Once the pictures are removed, return each record below exactly as written.
________
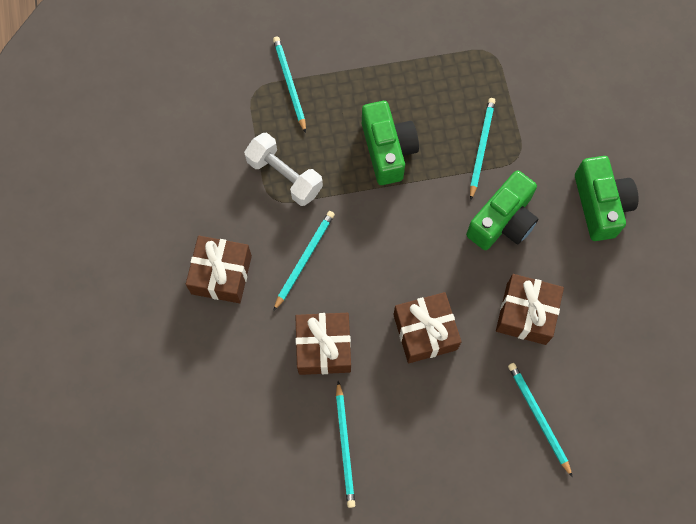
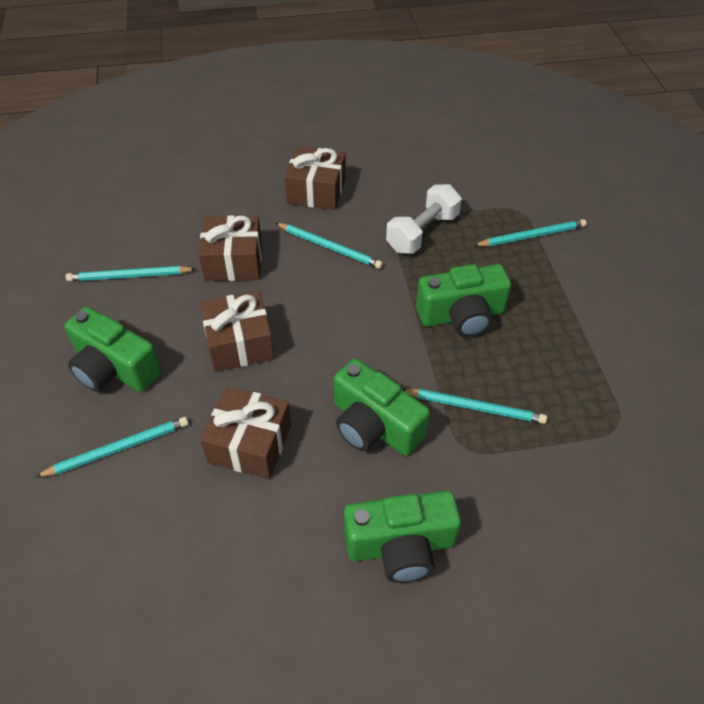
camera: 90 degrees right, 20 degrees down
(457, 437) = (114, 368): none -> green camera

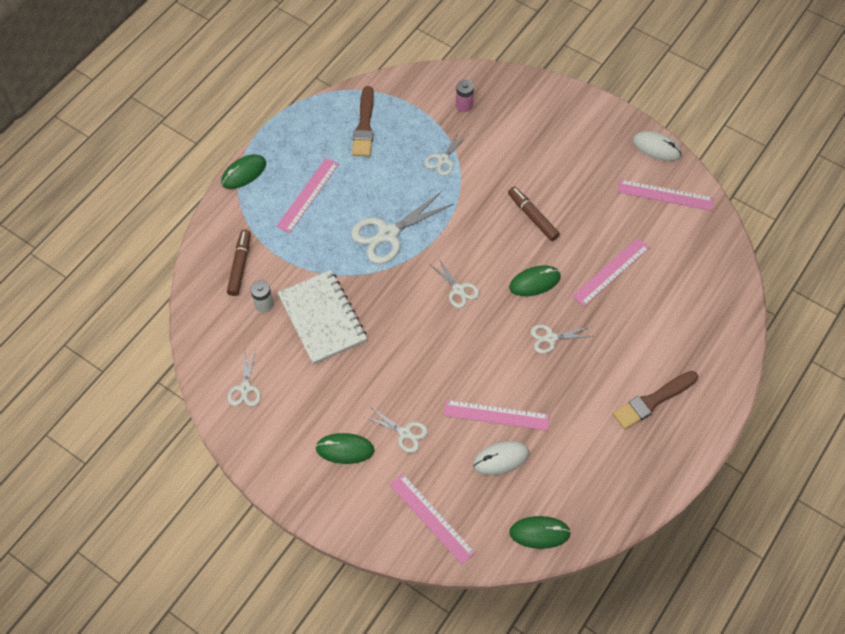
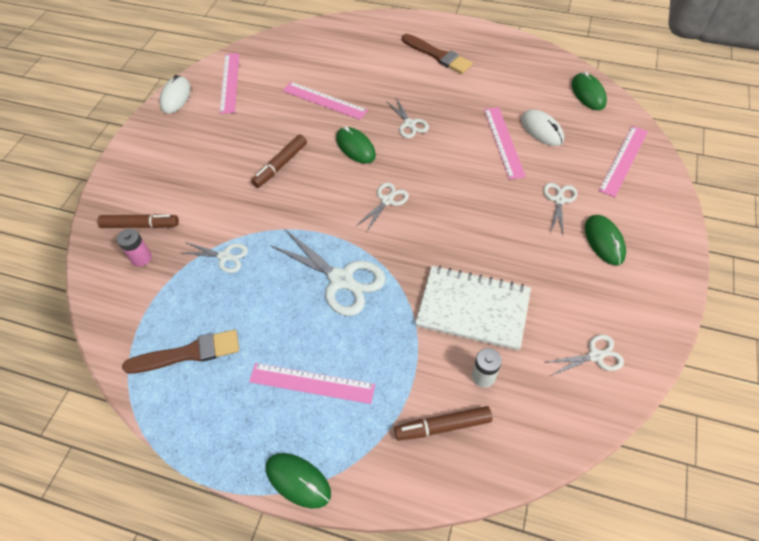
camera: 105 degrees left, 5 degrees down
(322, 318) = (473, 309): white notebook -> white notebook turned 60 degrees clockwise
(499, 107) = (140, 225): none -> brown marker

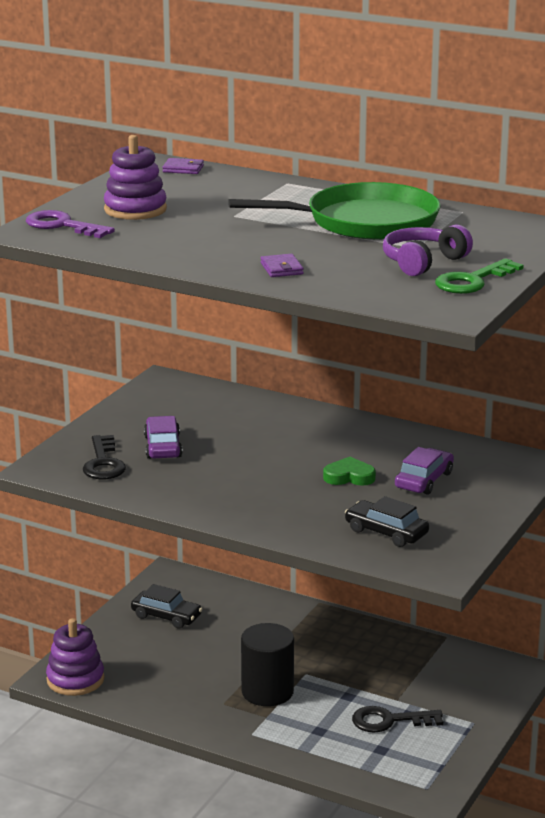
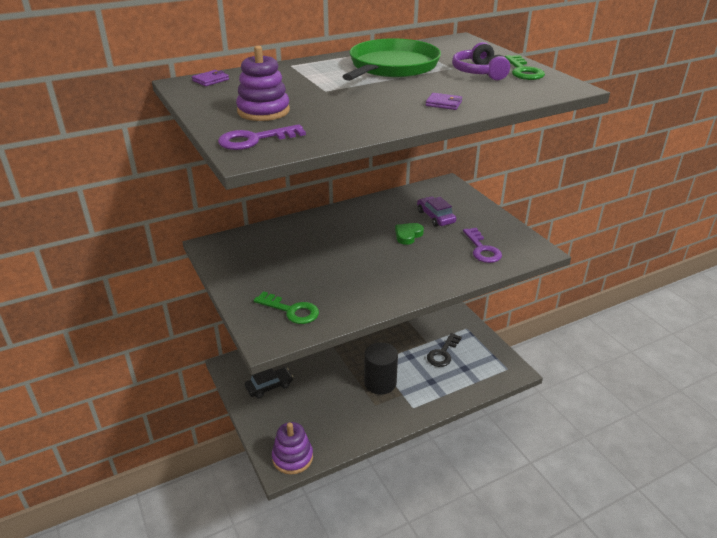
camera: 55 degrees left, 10 degrees up
(103, 463) = (291, 310): black key -> green key
(163, 446) = (297, 280): purple car -> none
(386, 532) = (482, 249): black car -> purple key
________
_EXERCISE OUTPUT_.
camera: 90 degrees right, 20 degrees down
(457, 437) = (114, 368): none -> green camera

camera: 105 degrees left, 5 degrees down
(322, 318) = (473, 309): white notebook -> white notebook turned 60 degrees clockwise
(499, 107) = (140, 225): none -> brown marker

camera: 55 degrees left, 10 degrees up
(103, 463) = (291, 310): black key -> green key
(163, 446) = (297, 280): purple car -> none
(386, 532) = (482, 249): black car -> purple key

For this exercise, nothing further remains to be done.